* [Work instructions] Going line by line through the data below, report how many lines include the word "none", with nothing added.

-=-=-

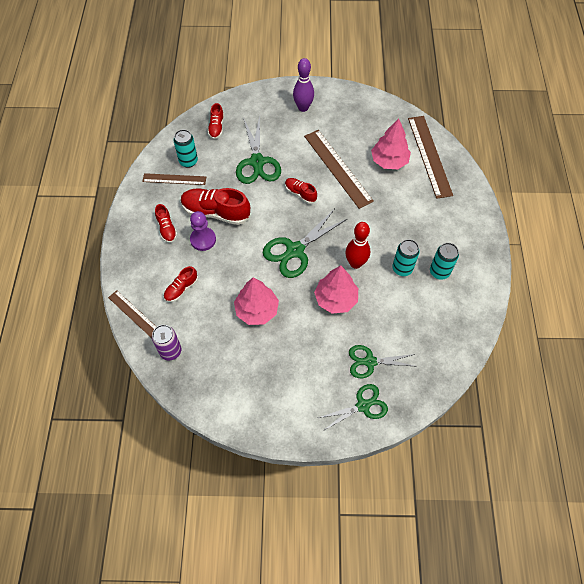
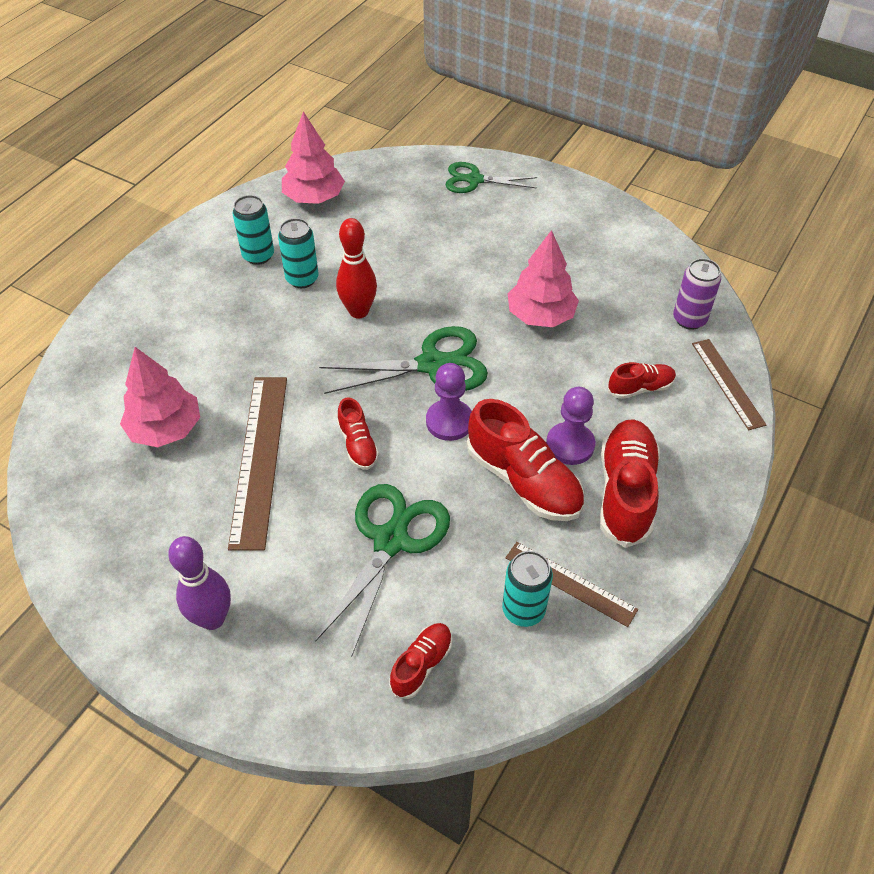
camera: 150 degrees left, 10 degrees down
red shoe [155,204,177,243] -> red shoe [600,419,660,548], size x1.85
pink tree [314,265,358,314] -> pink tree moved to [282,112,345,204]
green scissors [349,345,417,378] -> none
brown ruler [408,116,453,199] -> none
none -> purple pawn [426,363,472,441]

-=-=-

* [Response area] 3